## CHALLENGE
Turn only the lines of the records below, from the line with "nutty [494, 533]" through the end of the records, into a numbered list, dropping blank lines. Leave the pictures out.
Start of PROVIDED ENTRIES
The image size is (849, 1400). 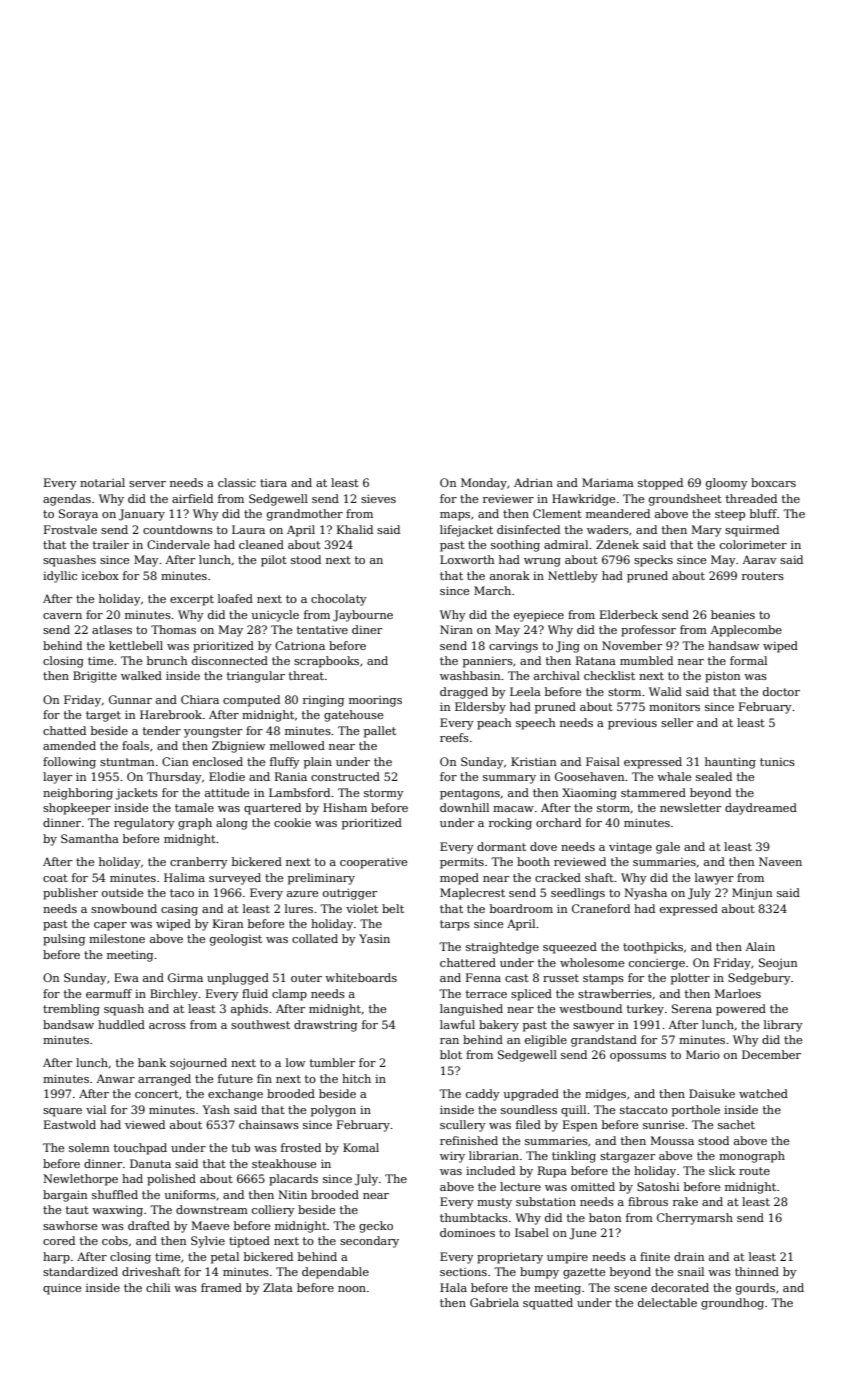 What do you see at coordinates (608, 482) in the screenshot?
I see `Mariama` at bounding box center [608, 482].
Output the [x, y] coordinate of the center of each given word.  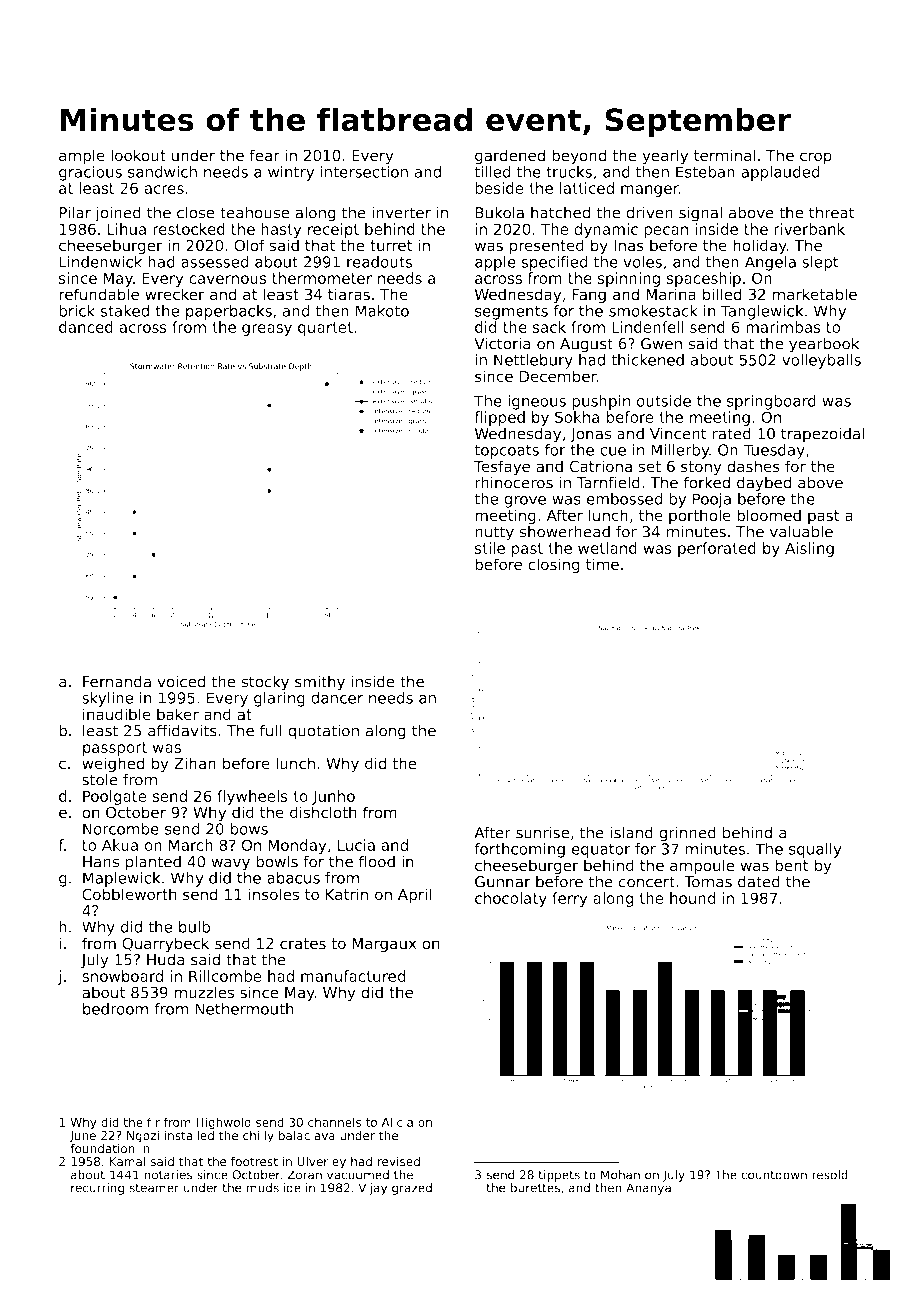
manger [650, 191]
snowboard [122, 976]
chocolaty [511, 899]
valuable [801, 531]
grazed [412, 1189]
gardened [510, 157]
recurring [97, 1189]
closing [554, 566]
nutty [494, 533]
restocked [189, 229]
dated [759, 881]
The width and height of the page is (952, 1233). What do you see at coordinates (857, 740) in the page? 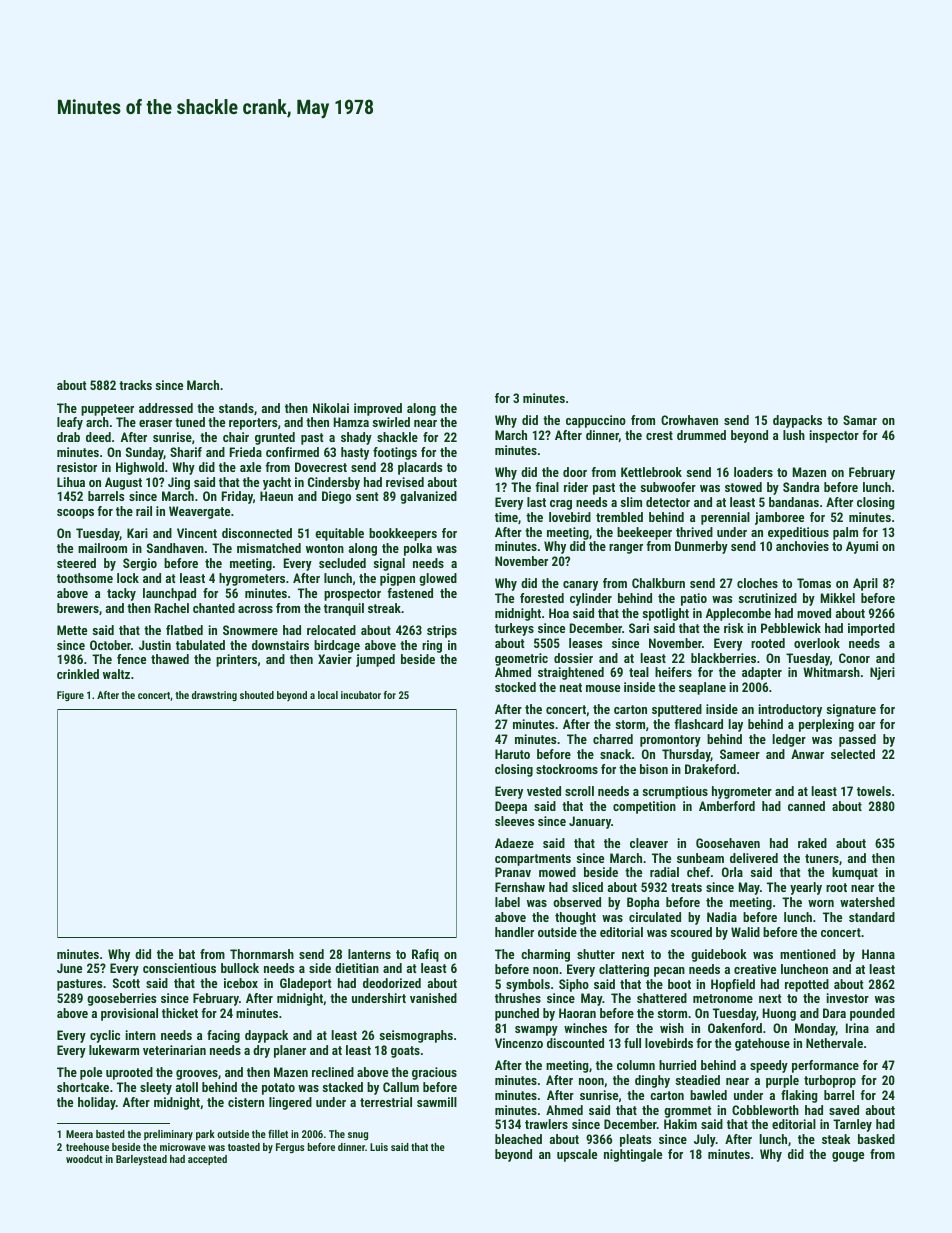
I see `passed` at bounding box center [857, 740].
End of PROVIDED ENTRIES
## PROBLEM SOLUTION
1. nutty [494, 533]
2. restocked [189, 229]
3. dated [759, 881]
4. The width and height of the page is (952, 1233). What do you see at coordinates (857, 740) in the page? 
5. I see `passed` at bounding box center [857, 740].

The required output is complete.